▶ [What the exercise asks]: In the listing below, the answer starts at the line that has "green scissors: 3 -> 4" and stops after the line that has "purple scissors: 0 -> 1"; please repeat that part exactly and nothing more.

▶ [Data for this task]:
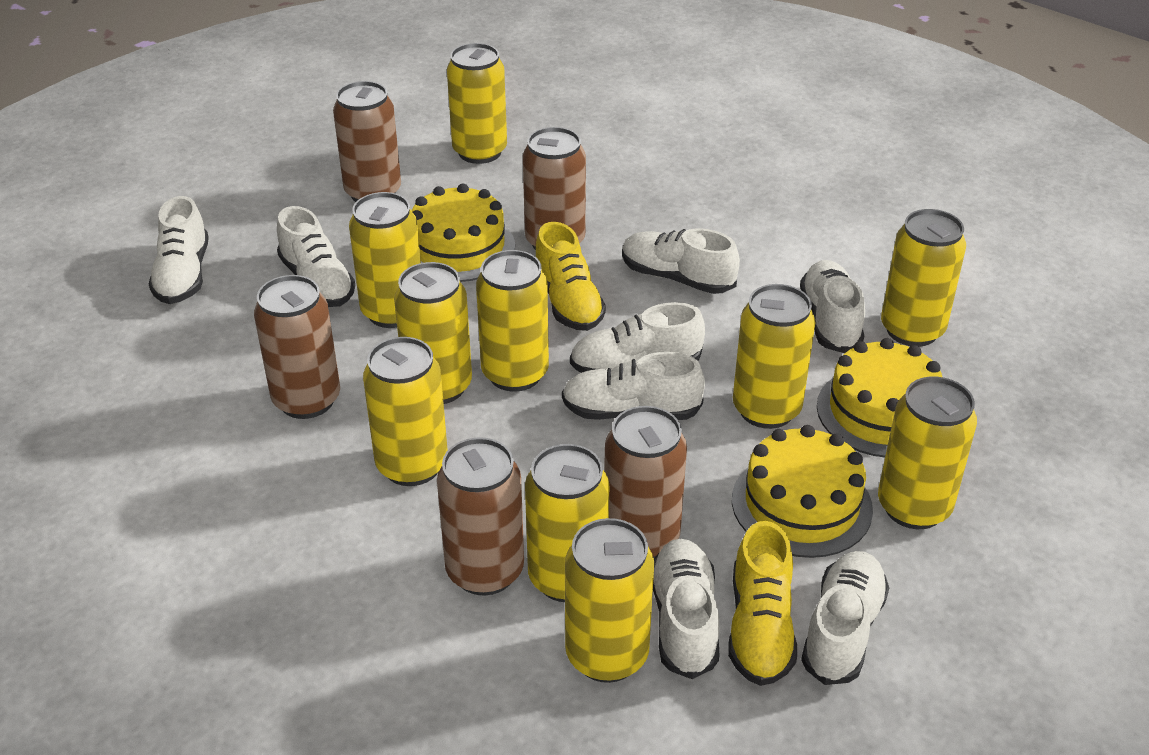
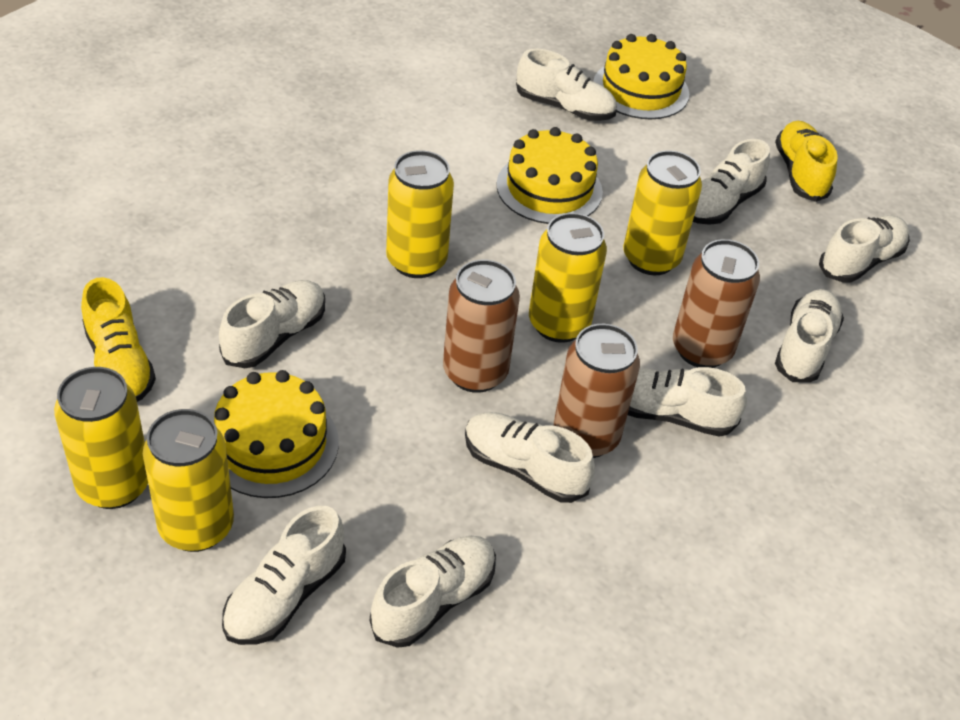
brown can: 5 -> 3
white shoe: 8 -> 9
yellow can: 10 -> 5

...

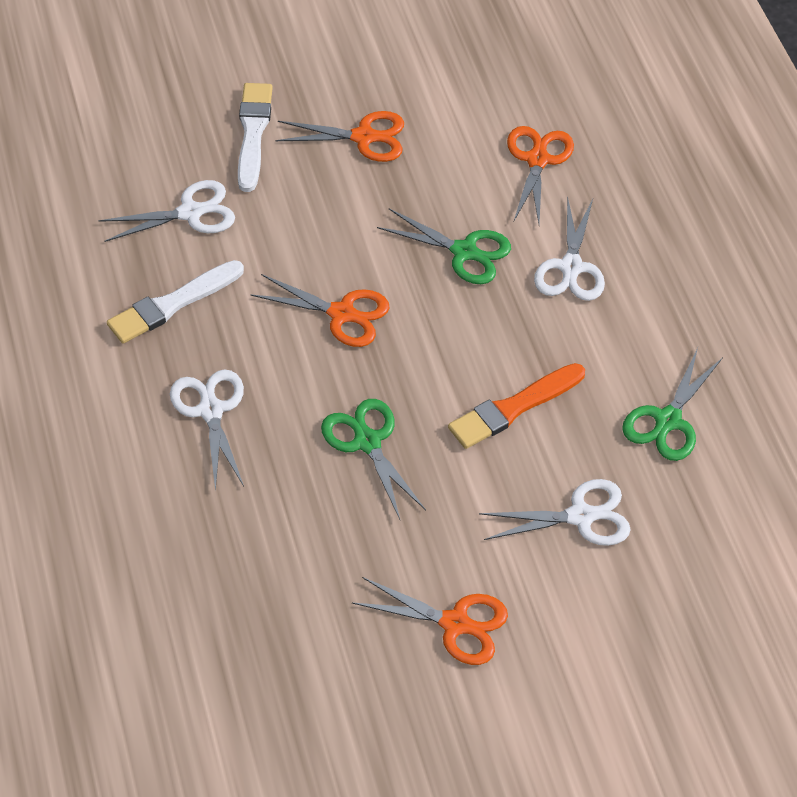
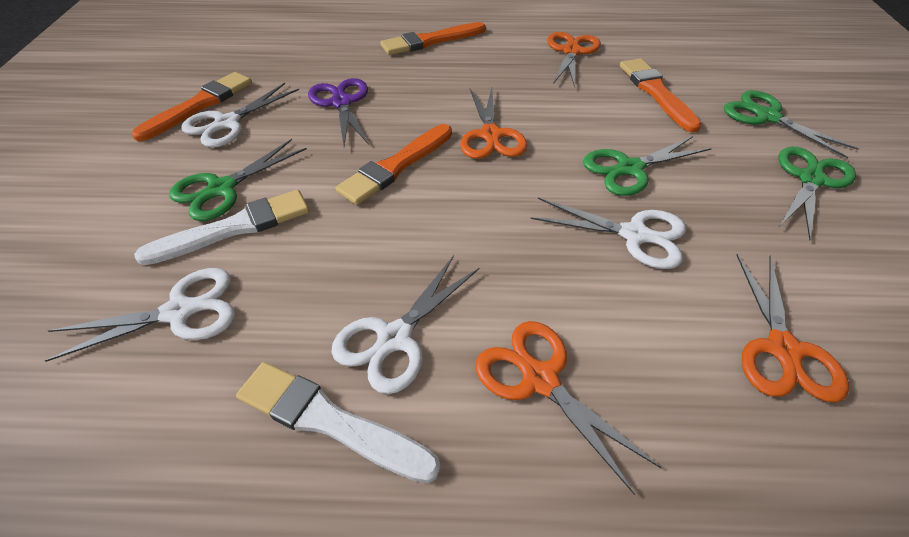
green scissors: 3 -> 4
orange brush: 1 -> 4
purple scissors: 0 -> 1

▶ [Response to this exercise]:
green scissors: 3 -> 4
orange brush: 1 -> 4
purple scissors: 0 -> 1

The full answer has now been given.